**The data**

..............................

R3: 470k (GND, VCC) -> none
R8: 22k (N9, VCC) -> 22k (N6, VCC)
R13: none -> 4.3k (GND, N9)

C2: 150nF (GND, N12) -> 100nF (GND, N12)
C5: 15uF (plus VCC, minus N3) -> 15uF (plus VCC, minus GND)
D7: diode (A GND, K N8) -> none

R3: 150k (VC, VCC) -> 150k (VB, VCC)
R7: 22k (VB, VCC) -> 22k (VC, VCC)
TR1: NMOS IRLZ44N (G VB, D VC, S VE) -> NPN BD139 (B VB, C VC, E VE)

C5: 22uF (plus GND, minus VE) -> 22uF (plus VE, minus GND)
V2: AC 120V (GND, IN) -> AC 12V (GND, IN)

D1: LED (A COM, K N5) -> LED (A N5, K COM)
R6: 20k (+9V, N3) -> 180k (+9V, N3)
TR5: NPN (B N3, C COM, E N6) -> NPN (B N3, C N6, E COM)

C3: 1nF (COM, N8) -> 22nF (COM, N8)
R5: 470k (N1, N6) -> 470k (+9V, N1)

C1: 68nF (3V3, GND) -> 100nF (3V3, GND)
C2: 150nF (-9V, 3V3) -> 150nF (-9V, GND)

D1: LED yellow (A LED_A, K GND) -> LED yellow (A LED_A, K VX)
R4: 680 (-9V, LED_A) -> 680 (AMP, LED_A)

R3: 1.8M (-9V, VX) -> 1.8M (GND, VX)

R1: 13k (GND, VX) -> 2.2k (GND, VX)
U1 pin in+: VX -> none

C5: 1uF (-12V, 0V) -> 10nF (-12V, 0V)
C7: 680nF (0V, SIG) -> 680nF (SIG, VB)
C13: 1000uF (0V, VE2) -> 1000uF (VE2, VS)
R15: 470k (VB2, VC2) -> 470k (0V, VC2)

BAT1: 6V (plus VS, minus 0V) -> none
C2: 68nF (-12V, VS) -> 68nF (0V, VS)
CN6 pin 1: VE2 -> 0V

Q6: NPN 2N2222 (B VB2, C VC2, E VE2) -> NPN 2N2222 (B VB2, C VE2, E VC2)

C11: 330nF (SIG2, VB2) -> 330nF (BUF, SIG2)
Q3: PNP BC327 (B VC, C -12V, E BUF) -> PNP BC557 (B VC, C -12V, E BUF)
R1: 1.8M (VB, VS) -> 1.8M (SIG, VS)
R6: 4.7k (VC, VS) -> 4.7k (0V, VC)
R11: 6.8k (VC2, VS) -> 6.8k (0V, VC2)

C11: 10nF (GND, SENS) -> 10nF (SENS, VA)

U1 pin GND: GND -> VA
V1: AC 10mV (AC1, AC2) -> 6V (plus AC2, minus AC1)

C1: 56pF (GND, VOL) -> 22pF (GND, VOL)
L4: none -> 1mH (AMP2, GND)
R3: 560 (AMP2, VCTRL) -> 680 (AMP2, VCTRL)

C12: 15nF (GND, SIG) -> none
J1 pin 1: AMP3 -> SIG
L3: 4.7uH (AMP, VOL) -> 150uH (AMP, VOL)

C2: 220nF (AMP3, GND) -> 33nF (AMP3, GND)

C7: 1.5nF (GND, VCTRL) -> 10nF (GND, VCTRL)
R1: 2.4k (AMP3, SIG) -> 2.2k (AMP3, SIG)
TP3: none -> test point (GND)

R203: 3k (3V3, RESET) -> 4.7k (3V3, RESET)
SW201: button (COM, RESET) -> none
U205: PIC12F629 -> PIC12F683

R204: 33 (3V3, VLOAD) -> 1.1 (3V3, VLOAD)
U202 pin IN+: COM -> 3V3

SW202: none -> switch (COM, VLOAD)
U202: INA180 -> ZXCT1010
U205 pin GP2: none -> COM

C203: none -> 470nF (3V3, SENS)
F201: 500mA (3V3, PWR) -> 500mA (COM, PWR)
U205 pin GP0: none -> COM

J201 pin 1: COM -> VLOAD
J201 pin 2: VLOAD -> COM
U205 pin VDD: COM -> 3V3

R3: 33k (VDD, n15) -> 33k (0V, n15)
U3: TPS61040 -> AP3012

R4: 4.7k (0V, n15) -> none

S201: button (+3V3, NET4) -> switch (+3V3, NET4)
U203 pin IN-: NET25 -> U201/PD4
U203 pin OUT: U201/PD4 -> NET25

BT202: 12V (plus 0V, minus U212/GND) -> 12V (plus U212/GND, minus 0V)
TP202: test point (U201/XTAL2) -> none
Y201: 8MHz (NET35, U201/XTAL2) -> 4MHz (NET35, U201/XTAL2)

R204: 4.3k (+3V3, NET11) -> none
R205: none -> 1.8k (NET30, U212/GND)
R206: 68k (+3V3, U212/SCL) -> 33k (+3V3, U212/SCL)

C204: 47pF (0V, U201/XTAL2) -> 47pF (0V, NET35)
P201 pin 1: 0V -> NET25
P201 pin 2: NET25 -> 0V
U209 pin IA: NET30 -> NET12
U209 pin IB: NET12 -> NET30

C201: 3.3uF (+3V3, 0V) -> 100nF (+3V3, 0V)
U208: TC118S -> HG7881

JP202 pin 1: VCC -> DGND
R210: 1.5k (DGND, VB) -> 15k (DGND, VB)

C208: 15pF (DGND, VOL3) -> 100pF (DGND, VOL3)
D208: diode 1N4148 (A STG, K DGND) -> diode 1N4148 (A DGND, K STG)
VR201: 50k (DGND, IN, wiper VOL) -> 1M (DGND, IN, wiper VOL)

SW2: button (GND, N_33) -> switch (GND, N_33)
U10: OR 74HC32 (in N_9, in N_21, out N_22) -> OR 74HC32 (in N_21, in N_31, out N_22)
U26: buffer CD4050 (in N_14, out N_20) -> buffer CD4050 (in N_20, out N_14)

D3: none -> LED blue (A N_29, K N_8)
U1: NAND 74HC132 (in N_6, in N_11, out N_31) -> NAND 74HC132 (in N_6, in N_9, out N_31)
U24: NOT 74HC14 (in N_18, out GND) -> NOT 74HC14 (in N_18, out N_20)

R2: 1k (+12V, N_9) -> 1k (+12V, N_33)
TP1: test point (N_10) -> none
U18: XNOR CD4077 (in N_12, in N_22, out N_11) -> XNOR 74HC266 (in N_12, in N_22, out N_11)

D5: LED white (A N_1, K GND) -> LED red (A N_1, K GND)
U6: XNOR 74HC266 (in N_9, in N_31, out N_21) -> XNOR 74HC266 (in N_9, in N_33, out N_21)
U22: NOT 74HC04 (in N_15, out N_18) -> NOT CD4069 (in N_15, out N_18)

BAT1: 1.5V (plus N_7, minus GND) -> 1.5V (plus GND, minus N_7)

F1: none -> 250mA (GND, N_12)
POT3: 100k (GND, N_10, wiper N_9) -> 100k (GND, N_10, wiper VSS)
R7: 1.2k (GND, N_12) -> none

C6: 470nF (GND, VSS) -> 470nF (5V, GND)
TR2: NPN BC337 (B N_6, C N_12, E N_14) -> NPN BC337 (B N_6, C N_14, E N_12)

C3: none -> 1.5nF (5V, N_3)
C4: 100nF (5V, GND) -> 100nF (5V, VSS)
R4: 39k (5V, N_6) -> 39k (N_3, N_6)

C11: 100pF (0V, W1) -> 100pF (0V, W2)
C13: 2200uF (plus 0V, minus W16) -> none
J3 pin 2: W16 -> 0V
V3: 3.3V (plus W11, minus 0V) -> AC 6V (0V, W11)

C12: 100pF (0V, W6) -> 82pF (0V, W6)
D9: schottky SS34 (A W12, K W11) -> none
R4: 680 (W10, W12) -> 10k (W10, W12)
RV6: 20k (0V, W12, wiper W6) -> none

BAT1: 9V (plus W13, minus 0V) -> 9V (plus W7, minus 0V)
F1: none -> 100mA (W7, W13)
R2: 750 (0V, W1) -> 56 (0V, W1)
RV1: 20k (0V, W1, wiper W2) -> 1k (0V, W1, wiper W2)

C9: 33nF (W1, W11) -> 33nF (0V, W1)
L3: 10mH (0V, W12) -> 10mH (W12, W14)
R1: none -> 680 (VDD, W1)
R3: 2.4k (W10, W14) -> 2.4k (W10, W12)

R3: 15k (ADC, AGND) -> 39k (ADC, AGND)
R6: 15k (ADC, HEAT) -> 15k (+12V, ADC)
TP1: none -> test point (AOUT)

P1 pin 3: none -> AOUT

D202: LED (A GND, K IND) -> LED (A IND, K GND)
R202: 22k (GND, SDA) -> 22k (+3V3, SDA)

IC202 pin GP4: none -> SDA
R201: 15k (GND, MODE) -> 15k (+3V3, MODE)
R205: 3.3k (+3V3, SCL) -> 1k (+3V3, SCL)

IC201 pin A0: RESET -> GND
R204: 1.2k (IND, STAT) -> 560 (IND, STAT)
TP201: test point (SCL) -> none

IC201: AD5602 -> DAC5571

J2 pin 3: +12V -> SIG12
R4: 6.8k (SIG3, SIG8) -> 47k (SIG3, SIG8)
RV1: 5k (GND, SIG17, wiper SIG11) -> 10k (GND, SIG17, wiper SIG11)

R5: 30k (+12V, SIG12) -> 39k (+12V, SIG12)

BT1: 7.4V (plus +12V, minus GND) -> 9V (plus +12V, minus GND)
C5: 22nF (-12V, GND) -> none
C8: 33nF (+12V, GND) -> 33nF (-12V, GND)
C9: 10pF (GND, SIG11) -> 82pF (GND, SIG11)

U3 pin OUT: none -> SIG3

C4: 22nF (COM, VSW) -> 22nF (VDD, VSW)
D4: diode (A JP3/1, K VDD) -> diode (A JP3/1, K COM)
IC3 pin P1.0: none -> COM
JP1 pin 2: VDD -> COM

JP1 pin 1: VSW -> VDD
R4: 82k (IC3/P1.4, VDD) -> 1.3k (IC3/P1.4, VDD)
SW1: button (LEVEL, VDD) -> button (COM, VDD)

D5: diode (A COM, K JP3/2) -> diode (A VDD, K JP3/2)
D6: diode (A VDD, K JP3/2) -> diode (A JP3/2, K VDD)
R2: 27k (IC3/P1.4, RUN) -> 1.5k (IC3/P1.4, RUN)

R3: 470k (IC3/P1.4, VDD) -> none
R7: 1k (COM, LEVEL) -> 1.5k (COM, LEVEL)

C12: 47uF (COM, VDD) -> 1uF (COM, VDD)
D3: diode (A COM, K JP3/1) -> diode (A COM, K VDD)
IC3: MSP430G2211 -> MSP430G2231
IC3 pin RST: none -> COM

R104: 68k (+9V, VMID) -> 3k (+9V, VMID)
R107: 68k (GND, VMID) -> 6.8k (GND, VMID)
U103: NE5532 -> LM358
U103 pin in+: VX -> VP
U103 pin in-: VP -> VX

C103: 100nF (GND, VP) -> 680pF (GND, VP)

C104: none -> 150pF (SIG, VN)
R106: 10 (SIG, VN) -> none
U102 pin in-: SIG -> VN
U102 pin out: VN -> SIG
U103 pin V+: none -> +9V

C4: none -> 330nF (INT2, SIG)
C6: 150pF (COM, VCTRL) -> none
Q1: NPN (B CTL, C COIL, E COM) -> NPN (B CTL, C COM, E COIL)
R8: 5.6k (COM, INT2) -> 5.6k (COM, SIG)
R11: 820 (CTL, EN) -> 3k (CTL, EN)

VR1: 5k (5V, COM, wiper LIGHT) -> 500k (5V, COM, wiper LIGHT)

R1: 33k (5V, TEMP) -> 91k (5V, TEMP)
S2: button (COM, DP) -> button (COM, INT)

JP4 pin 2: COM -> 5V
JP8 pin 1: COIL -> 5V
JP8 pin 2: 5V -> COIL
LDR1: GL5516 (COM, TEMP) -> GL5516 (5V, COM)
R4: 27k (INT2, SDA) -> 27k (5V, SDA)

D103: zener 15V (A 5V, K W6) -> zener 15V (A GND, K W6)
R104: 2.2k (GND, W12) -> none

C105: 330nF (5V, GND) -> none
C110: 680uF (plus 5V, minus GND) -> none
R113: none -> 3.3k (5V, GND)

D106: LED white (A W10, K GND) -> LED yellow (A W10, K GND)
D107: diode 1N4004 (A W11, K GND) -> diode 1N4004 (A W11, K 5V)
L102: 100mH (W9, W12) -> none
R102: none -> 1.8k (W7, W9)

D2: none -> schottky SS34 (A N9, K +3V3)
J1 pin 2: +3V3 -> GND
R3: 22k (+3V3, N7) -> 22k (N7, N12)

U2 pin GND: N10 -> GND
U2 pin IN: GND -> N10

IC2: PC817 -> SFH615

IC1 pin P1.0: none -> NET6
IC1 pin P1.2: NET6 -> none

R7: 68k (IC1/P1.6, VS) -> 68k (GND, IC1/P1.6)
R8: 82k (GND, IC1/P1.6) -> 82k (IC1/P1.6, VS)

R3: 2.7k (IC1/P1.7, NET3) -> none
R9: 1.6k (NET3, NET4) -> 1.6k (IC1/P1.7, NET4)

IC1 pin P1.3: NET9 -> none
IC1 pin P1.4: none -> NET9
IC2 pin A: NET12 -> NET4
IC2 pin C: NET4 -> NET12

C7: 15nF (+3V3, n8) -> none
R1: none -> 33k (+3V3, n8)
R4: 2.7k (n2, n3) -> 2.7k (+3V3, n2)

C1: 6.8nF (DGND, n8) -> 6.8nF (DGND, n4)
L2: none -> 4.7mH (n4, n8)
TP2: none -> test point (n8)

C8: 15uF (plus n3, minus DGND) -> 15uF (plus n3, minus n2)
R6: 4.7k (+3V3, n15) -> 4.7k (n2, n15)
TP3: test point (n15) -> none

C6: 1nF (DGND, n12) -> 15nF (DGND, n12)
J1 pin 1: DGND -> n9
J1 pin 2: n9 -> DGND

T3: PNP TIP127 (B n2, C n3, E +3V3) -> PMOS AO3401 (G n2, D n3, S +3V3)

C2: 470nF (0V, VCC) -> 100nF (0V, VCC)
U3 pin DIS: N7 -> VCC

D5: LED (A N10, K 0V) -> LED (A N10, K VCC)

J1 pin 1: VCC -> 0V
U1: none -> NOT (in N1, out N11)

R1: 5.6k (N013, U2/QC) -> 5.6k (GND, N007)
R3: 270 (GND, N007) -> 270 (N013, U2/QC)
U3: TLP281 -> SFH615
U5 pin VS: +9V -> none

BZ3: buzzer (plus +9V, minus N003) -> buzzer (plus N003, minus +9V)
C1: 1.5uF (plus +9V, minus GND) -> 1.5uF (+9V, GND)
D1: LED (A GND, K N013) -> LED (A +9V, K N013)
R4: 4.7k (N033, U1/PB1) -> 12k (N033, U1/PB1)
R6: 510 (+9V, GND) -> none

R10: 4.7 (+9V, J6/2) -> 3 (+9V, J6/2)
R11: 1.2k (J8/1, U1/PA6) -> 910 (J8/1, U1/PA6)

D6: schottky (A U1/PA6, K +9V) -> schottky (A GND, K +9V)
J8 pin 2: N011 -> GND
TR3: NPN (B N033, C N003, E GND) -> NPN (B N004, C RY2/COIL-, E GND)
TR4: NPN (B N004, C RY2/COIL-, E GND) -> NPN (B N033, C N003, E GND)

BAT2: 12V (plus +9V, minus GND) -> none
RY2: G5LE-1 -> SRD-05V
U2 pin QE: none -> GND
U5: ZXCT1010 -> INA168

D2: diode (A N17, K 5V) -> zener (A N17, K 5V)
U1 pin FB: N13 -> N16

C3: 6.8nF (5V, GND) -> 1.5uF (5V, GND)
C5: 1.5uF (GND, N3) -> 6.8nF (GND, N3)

..............................

**Task goal**
Reproduce the material above exactly, beginning at its first line and ending with the line that holds "R6: 20k (+9V, N3) -> 180k (+9V, N3)". Include nothing else.

**Answer box**
R3: 470k (GND, VCC) -> none
R8: 22k (N9, VCC) -> 22k (N6, VCC)
R13: none -> 4.3k (GND, N9)

C2: 150nF (GND, N12) -> 100nF (GND, N12)
C5: 15uF (plus VCC, minus N3) -> 15uF (plus VCC, minus GND)
D7: diode (A GND, K N8) -> none

R3: 150k (VC, VCC) -> 150k (VB, VCC)
R7: 22k (VB, VCC) -> 22k (VC, VCC)
TR1: NMOS IRLZ44N (G VB, D VC, S VE) -> NPN BD139 (B VB, C VC, E VE)

C5: 22uF (plus GND, minus VE) -> 22uF (plus VE, minus GND)
V2: AC 120V (GND, IN) -> AC 12V (GND, IN)

D1: LED (A COM, K N5) -> LED (A N5, K COM)
R6: 20k (+9V, N3) -> 180k (+9V, N3)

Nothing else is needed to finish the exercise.